Write out again only the lines that run from the start of the entries to the line containing "pink light bulb [588,373,622,434]", both included.

Object state comparisons

* * * *

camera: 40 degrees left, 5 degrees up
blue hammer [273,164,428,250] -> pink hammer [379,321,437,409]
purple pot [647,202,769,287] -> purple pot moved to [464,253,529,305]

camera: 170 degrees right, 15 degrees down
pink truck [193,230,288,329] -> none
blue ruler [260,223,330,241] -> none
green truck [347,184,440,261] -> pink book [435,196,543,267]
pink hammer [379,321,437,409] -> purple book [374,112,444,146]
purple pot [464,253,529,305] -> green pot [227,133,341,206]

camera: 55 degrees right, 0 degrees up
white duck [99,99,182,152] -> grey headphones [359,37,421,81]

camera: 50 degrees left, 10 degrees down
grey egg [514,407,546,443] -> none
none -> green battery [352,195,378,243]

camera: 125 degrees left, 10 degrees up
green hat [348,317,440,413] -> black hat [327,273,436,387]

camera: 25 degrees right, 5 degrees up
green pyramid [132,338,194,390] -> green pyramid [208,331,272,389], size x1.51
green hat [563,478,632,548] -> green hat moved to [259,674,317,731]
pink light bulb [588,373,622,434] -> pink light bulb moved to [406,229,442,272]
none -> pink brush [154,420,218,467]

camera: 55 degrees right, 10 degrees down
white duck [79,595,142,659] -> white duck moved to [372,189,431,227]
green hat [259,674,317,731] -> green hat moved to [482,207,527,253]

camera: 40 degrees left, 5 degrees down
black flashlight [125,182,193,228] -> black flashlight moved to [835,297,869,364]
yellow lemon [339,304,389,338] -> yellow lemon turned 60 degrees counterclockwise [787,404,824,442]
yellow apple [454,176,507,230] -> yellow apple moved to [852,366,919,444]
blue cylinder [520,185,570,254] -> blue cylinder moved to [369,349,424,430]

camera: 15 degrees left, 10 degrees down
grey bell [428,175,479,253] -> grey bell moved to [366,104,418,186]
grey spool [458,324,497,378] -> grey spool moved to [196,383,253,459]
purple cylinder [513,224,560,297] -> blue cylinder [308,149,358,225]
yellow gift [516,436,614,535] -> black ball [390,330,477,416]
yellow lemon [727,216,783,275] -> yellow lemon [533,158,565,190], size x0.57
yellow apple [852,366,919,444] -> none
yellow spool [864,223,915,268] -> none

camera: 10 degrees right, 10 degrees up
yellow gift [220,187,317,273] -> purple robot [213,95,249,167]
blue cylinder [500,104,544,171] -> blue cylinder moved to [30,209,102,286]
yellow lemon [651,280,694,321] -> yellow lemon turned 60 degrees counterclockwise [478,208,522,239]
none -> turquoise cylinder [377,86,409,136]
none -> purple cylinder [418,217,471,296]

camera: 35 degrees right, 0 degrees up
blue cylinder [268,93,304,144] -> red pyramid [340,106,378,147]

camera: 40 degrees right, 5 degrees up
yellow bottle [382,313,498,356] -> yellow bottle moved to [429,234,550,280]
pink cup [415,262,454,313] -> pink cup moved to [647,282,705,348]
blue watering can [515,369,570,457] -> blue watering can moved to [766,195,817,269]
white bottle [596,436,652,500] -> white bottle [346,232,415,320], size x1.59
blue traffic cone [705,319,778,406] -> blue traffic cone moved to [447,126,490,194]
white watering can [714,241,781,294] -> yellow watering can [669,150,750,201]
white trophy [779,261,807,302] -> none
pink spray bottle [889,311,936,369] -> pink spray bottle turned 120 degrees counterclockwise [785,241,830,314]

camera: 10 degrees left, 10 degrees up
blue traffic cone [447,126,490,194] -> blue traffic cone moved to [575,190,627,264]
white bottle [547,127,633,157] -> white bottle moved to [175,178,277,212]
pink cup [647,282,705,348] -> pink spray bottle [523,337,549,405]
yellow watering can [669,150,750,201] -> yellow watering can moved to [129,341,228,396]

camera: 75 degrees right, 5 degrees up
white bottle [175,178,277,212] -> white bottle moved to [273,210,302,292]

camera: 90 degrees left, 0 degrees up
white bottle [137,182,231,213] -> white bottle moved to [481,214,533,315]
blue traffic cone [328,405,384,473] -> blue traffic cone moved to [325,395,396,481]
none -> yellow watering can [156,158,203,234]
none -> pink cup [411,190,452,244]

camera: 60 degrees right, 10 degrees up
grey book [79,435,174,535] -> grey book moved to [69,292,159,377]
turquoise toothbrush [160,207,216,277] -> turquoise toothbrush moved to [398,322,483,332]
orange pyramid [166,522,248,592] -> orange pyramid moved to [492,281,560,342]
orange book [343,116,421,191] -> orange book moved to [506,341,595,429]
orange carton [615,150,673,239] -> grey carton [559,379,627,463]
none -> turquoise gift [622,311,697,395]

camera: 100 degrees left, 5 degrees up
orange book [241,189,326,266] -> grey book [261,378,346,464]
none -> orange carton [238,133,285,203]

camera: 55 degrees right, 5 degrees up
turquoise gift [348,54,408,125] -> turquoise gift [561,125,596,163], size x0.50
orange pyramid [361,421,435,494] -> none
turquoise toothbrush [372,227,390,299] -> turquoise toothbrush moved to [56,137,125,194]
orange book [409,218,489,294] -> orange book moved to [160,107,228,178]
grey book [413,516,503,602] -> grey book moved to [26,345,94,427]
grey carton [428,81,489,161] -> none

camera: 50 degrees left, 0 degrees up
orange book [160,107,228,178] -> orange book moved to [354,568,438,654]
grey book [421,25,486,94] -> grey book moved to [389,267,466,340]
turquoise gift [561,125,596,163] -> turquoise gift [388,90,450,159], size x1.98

* * * *

* [Result below]
camera: 40 degrees left, 5 degrees up
blue hammer [273,164,428,250] -> pink hammer [379,321,437,409]
purple pot [647,202,769,287] -> purple pot moved to [464,253,529,305]

camera: 170 degrees right, 15 degrees down
pink truck [193,230,288,329] -> none
blue ruler [260,223,330,241] -> none
green truck [347,184,440,261] -> pink book [435,196,543,267]
pink hammer [379,321,437,409] -> purple book [374,112,444,146]
purple pot [464,253,529,305] -> green pot [227,133,341,206]

camera: 55 degrees right, 0 degrees up
white duck [99,99,182,152] -> grey headphones [359,37,421,81]

camera: 50 degrees left, 10 degrees down
grey egg [514,407,546,443] -> none
none -> green battery [352,195,378,243]

camera: 125 degrees left, 10 degrees up
green hat [348,317,440,413] -> black hat [327,273,436,387]

camera: 25 degrees right, 5 degrees up
green pyramid [132,338,194,390] -> green pyramid [208,331,272,389], size x1.51
green hat [563,478,632,548] -> green hat moved to [259,674,317,731]
pink light bulb [588,373,622,434] -> pink light bulb moved to [406,229,442,272]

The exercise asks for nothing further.